> **CHALLENGE**
Using the listing below, extract each line that has the word "adipose" in it.

:: RECORD SET ::

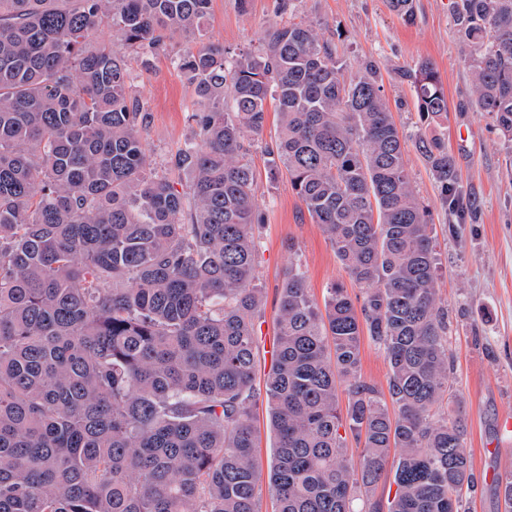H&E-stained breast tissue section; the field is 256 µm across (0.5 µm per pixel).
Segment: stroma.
Returning <instances> with one entry per match:
<instances>
[{
	"instance_id": "obj_1",
	"label": "stroma",
	"mask_w": 512,
	"mask_h": 512,
	"mask_svg": "<svg viewBox=\"0 0 512 512\" xmlns=\"http://www.w3.org/2000/svg\"><path fill=\"white\" fill-rule=\"evenodd\" d=\"M321 40L338 58L357 69L366 58L379 61L382 85L394 119L405 132L420 126L413 92L395 71L431 61L448 98V150L456 159L460 186L467 198L464 215L443 203L432 173L416 150L406 161L417 194L430 213L440 251V292L448 309L454 369L449 382L457 389L467 418L464 451L477 479L462 512H505L488 473H502L491 447L500 445L498 423L512 414V139L488 113L470 102V77L459 54L450 0H415V19L405 22L386 0H300ZM276 0H212L206 32L229 52L257 48L266 30L281 22ZM137 90L147 98L153 122L144 133L148 154L161 161L190 137L187 113L196 100L190 84L174 70L168 56L154 59L150 72L130 60ZM266 124L252 153L258 176L260 216L259 283L266 293L258 336L276 334L278 292L292 261H301L306 286L316 300L336 284L356 294L348 271L337 260L318 224L310 219L286 171L270 174L264 144L279 126L275 101L266 105Z\"/></svg>"
}]
</instances>
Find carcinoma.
Returning a JSON list of instances; mask_svg holds the SVG:
<instances>
[{"label": "carcinoma", "mask_w": 512, "mask_h": 512, "mask_svg": "<svg viewBox=\"0 0 512 512\" xmlns=\"http://www.w3.org/2000/svg\"><path fill=\"white\" fill-rule=\"evenodd\" d=\"M210 2L0 0V512H259L261 400L278 512H461L475 482L437 243L379 62L346 75L296 0H277L288 21L230 58L206 39ZM387 3L414 20V0ZM451 11L471 98L512 134V0ZM104 27L113 40L88 46ZM176 32L186 46L171 64L197 108L192 138L157 164L127 56L147 73ZM398 75L413 85L415 146L456 207L437 71L422 60ZM269 98L271 167L286 168L359 294L333 285L320 304L290 264L261 392L246 155ZM365 335L388 361L385 393L360 374ZM389 464L394 494L374 499Z\"/></svg>", "instance_id": "1"}]
</instances>
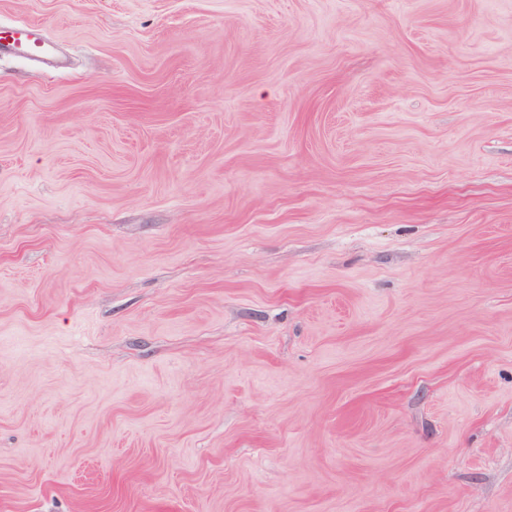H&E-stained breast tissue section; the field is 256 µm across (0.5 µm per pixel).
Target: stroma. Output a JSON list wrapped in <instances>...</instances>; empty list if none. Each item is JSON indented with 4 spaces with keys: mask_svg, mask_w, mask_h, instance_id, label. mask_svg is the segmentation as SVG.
I'll list each match as a JSON object with an SVG mask.
<instances>
[{
    "mask_svg": "<svg viewBox=\"0 0 512 512\" xmlns=\"http://www.w3.org/2000/svg\"><path fill=\"white\" fill-rule=\"evenodd\" d=\"M0 512H512V0H0ZM39 29L30 23H17L0 29V52L20 54L35 61H41L52 54L51 46L38 33Z\"/></svg>",
    "mask_w": 512,
    "mask_h": 512,
    "instance_id": "obj_1",
    "label": "stroma"
}]
</instances>
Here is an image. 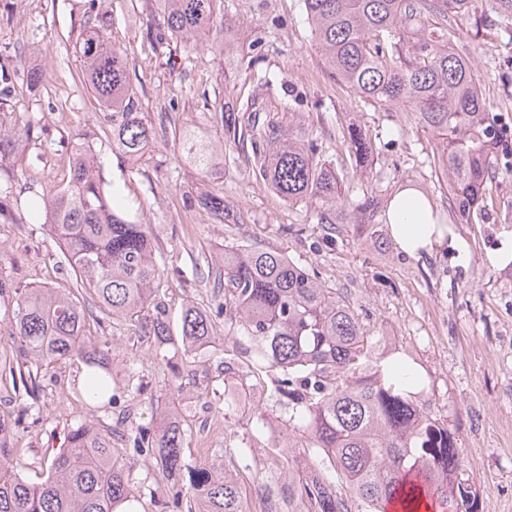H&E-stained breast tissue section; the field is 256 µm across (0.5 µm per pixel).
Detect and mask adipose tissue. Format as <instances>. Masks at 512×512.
<instances>
[{
  "label": "adipose tissue",
  "mask_w": 512,
  "mask_h": 512,
  "mask_svg": "<svg viewBox=\"0 0 512 512\" xmlns=\"http://www.w3.org/2000/svg\"><path fill=\"white\" fill-rule=\"evenodd\" d=\"M386 218L392 238L406 256L429 253L442 238L431 202L413 188L400 189L392 196Z\"/></svg>",
  "instance_id": "1"
}]
</instances>
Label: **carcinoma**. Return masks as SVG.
Instances as JSON below:
<instances>
[{
  "mask_svg": "<svg viewBox=\"0 0 512 512\" xmlns=\"http://www.w3.org/2000/svg\"><path fill=\"white\" fill-rule=\"evenodd\" d=\"M218 0H163L161 16L149 18L154 51L179 39L185 52L214 33L224 55L236 47L217 26ZM315 45L329 74L372 105H409L418 125L437 139L432 158L448 185V201L459 223L483 218L486 181L494 177L492 148L499 129L486 106L481 79L454 45L449 17L466 20L472 0H303ZM490 8L512 31V0H490ZM96 0L76 48L82 79L103 108L100 135L112 151L136 161L156 139L129 84V58L105 39L97 24ZM231 139L241 137L239 117L224 106L213 115ZM305 130L285 132L268 124L252 141L253 162L285 201H315L323 224L348 223L336 213L342 185L336 171L316 158ZM31 124L0 120V163L23 157ZM180 157L206 177L219 158L218 146L188 130L174 135ZM358 164L373 152L360 132H349ZM224 216V198H198ZM34 222L48 228L76 274L74 287L30 288L19 294L11 335L24 345L25 361L0 356V371L36 383L42 367L83 359V390L104 399L112 388V348L91 327L122 328L170 340L166 309L156 301L164 268L156 260L153 228L125 207L94 173L89 150L70 155L69 180L61 189L26 200ZM374 200L354 205L353 223H372ZM224 316L236 328L235 348L224 354L246 358L271 376V411L288 424V442L269 449L277 477H250L234 459L193 476L191 490L173 482L169 504L187 512H388L424 496L441 512H475L480 494L462 467L464 449L447 420L407 385L393 380L389 364L376 357L380 337L349 298L325 288L317 275L284 253L253 245L224 247ZM92 302L94 308L86 306ZM210 313L191 302L181 312V343L190 353L210 343ZM185 420L170 407L152 408L147 423L131 424L134 448L156 461L171 479L185 468ZM10 424L0 420V512H118L139 497L135 482L118 463L122 449L108 429L73 428L67 446L48 463L47 477L31 484L15 472Z\"/></svg>",
  "mask_w": 512,
  "mask_h": 512,
  "instance_id": "cac0c4a2",
  "label": "carcinoma"
}]
</instances>
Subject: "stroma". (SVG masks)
<instances>
[{"label": "stroma", "instance_id": "stroma-1", "mask_svg": "<svg viewBox=\"0 0 512 512\" xmlns=\"http://www.w3.org/2000/svg\"><path fill=\"white\" fill-rule=\"evenodd\" d=\"M98 2L106 16L103 34L126 50L130 84L157 137L130 167L98 136L101 108L79 79L75 49L88 0H0V50L48 72L32 91L22 70H10L12 93L0 102V110L32 124L23 175L0 170V201L12 206L0 215V280L19 293L74 284L47 225L25 220L13 203L64 185L71 150L90 146L105 181L121 186L126 204L154 229V253L168 272L158 295L172 332H179L181 307L190 301L211 313L219 342L231 349L234 330L220 311L224 291L216 286L225 246L253 244L286 253L326 286L348 294L374 335L401 342L397 360L418 376L431 412L456 432L481 512H512V258L496 256L512 238V37L498 26L488 0H474L471 20L456 27L457 44L478 46L470 62L505 129L479 224H462L452 215L448 187L432 162L434 139L405 104L372 106L328 75L302 0H219L229 24L226 37L239 49L229 68L210 35L198 38L193 58L172 67L167 53L152 51L147 20L159 13L160 0ZM219 103L235 108L244 123H304L321 159L343 182L337 209L373 197L372 223L330 226L320 223L318 204L278 197L255 168L250 142L223 141L211 118ZM181 124L223 142L224 154L209 177L180 158L172 131ZM353 126L374 148L361 174L348 146ZM408 185L432 201L447 226L440 244L419 258L399 251L384 219L392 196ZM207 193L223 196V217L195 205ZM104 338L114 355V398L106 407L81 396L87 367L77 358L43 369L32 393L0 378V416L10 421L13 443L24 451L17 470L25 480L45 478L40 459L62 447L77 425L120 427L149 417V399L170 382L174 365L183 388L179 410L192 430L181 483L239 448L251 451V473H265L273 439L288 437L281 420L260 415L268 377L242 360L225 368L209 347L187 355L179 343L160 346L153 337L123 329L105 330ZM135 367L146 385L140 394L128 385ZM228 391L238 394L229 405ZM120 463L141 491L132 512H163L150 503L164 491L154 462L130 447Z\"/></svg>", "mask_w": 512, "mask_h": 512}]
</instances>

:::

> **RESPONSE FOR THIS EXERCISE**
Detect and mask adipose tissue. Format as <instances>. Masks at 512×512.
  "label": "adipose tissue",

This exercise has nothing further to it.